── Supplied material ──
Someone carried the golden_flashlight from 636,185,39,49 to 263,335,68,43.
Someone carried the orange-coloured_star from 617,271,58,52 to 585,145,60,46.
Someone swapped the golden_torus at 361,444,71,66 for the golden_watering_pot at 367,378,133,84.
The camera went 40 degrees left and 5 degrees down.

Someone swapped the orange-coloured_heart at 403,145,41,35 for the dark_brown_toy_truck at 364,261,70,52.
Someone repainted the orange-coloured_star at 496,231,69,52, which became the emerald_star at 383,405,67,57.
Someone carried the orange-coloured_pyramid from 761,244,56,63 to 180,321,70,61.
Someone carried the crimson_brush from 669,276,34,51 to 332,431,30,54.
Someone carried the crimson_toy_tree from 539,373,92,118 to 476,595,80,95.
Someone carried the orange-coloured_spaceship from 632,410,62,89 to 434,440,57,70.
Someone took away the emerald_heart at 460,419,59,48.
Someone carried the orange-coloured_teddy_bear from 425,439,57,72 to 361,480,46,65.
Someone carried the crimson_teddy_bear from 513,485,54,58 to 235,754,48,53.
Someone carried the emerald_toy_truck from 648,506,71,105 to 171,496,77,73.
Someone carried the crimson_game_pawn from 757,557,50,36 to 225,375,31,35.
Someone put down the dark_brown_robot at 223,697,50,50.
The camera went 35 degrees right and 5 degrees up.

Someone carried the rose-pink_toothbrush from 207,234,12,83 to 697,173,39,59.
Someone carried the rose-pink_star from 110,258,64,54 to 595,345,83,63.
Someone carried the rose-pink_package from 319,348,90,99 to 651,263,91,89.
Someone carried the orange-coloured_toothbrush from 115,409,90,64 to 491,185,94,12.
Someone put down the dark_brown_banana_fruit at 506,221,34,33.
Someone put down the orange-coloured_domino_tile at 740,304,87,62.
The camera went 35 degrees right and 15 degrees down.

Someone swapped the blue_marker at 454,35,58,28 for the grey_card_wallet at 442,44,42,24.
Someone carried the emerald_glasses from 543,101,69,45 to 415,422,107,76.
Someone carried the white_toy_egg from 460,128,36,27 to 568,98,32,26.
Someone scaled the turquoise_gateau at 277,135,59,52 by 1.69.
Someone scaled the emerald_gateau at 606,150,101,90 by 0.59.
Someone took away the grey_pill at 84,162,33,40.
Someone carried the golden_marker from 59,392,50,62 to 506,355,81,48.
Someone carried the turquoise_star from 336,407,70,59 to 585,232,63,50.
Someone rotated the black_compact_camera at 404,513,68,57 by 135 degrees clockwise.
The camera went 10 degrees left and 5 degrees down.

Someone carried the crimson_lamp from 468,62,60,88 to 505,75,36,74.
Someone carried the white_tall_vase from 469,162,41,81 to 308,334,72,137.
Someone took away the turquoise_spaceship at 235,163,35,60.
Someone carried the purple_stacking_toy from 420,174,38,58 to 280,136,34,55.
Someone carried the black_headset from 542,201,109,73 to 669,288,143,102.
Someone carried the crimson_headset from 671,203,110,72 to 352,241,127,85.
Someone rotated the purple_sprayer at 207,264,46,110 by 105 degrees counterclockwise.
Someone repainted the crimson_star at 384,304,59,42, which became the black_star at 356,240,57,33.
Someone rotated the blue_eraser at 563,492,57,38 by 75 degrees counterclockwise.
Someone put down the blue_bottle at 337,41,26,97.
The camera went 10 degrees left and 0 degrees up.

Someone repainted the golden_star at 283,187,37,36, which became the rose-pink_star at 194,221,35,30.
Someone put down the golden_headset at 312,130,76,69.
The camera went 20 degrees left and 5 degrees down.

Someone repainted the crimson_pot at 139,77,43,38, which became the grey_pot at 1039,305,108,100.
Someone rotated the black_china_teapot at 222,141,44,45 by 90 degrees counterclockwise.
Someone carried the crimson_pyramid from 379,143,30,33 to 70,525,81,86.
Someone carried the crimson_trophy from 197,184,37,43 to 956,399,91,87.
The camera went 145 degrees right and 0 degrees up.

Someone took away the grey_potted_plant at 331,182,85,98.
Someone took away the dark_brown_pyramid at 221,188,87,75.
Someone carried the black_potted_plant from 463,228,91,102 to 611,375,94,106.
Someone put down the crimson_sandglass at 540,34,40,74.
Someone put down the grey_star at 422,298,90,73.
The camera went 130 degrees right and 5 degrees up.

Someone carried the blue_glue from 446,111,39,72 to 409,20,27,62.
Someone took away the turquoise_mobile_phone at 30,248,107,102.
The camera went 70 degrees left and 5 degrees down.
───
## Problem to solve
No line may be altered or left out when the data is written out.

## Answer to the problem
Someone carried the golden_flashlight from 636,185,39,49 to 263,335,68,43.
Someone carried the orange-coloured_star from 617,271,58,52 to 585,145,60,46.
Someone swapped the golden_torus at 361,444,71,66 for the golden_watering_pot at 367,378,133,84.
The camera went 40 degrees left and 5 degrees down.

Someone swapped the orange-coloured_heart at 403,145,41,35 for the dark_brown_toy_truck at 364,261,70,52.
Someone repainted the orange-coloured_star at 496,231,69,52, which became the emerald_star at 383,405,67,57.
Someone carried the orange-coloured_pyramid from 761,244,56,63 to 180,321,70,61.
Someone carried the crimson_brush from 669,276,34,51 to 332,431,30,54.
Someone carried the crimson_toy_tree from 539,373,92,118 to 476,595,80,95.
Someone carried the orange-coloured_spaceship from 632,410,62,89 to 434,440,57,70.
Someone took away the emerald_heart at 460,419,59,48.
Someone carried the orange-coloured_teddy_bear from 425,439,57,72 to 361,480,46,65.
Someone carried the crimson_teddy_bear from 513,485,54,58 to 235,754,48,53.
Someone carried the emerald_toy_truck from 648,506,71,105 to 171,496,77,73.
Someone carried the crimson_game_pawn from 757,557,50,36 to 225,375,31,35.
Someone put down the dark_brown_robot at 223,697,50,50.
The camera went 35 degrees right and 5 degrees up.

Someone carried the rose-pink_toothbrush from 207,234,12,83 to 697,173,39,59.
Someone carried the rose-pink_star from 110,258,64,54 to 595,345,83,63.
Someone carried the rose-pink_package from 319,348,90,99 to 651,263,91,89.
Someone carried the orange-coloured_toothbrush from 115,409,90,64 to 491,185,94,12.
Someone put down the dark_brown_banana_fruit at 506,221,34,33.
Someone put down the orange-coloured_domino_tile at 740,304,87,62.
The camera went 35 degrees right and 15 degrees down.

Someone swapped the blue_marker at 454,35,58,28 for the grey_card_wallet at 442,44,42,24.
Someone carried the emerald_glasses from 543,101,69,45 to 415,422,107,76.
Someone carried the white_toy_egg from 460,128,36,27 to 568,98,32,26.
Someone scaled the turquoise_gateau at 277,135,59,52 by 1.69.
Someone scaled the emerald_gateau at 606,150,101,90 by 0.59.
Someone took away the grey_pill at 84,162,33,40.
Someone carried the golden_marker from 59,392,50,62 to 506,355,81,48.
Someone carried the turquoise_star from 336,407,70,59 to 585,232,63,50.
Someone rotated the black_compact_camera at 404,513,68,57 by 135 degrees clockwise.
The camera went 10 degrees left and 5 degrees down.

Someone carried the crimson_lamp from 468,62,60,88 to 505,75,36,74.
Someone carried the white_tall_vase from 469,162,41,81 to 308,334,72,137.
Someone took away the turquoise_spaceship at 235,163,35,60.
Someone carried the purple_stacking_toy from 420,174,38,58 to 280,136,34,55.
Someone carried the black_headset from 542,201,109,73 to 669,288,143,102.
Someone carried the crimson_headset from 671,203,110,72 to 352,241,127,85.
Someone rotated the purple_sprayer at 207,264,46,110 by 105 degrees counterclockwise.
Someone repainted the crimson_star at 384,304,59,42, which became the black_star at 356,240,57,33.
Someone rotated the blue_eraser at 563,492,57,38 by 75 degrees counterclockwise.
Someone put down the blue_bottle at 337,41,26,97.
The camera went 10 degrees left and 0 degrees up.

Someone repainted the golden_star at 283,187,37,36, which became the rose-pink_star at 194,221,35,30.
Someone put down the golden_headset at 312,130,76,69.
The camera went 20 degrees left and 5 degrees down.

Someone repainted the crimson_pot at 139,77,43,38, which became the grey_pot at 1039,305,108,100.
Someone rotated the black_china_teapot at 222,141,44,45 by 90 degrees counterclockwise.
Someone carried the crimson_pyramid from 379,143,30,33 to 70,525,81,86.
Someone carried the crimson_trophy from 197,184,37,43 to 956,399,91,87.
The camera went 145 degrees right and 0 degrees up.

Someone took away the grey_potted_plant at 331,182,85,98.
Someone took away the dark_brown_pyramid at 221,188,87,75.
Someone carried the black_potted_plant from 463,228,91,102 to 611,375,94,106.
Someone put down the crimson_sandglass at 540,34,40,74.
Someone put down the grey_star at 422,298,90,73.
The camera went 130 degrees right and 5 degrees up.

Someone carried the blue_glue from 446,111,39,72 to 409,20,27,62.
Someone took away the turquoise_mobile_phone at 30,248,107,102.
The camera went 70 degrees left and 5 degrees down.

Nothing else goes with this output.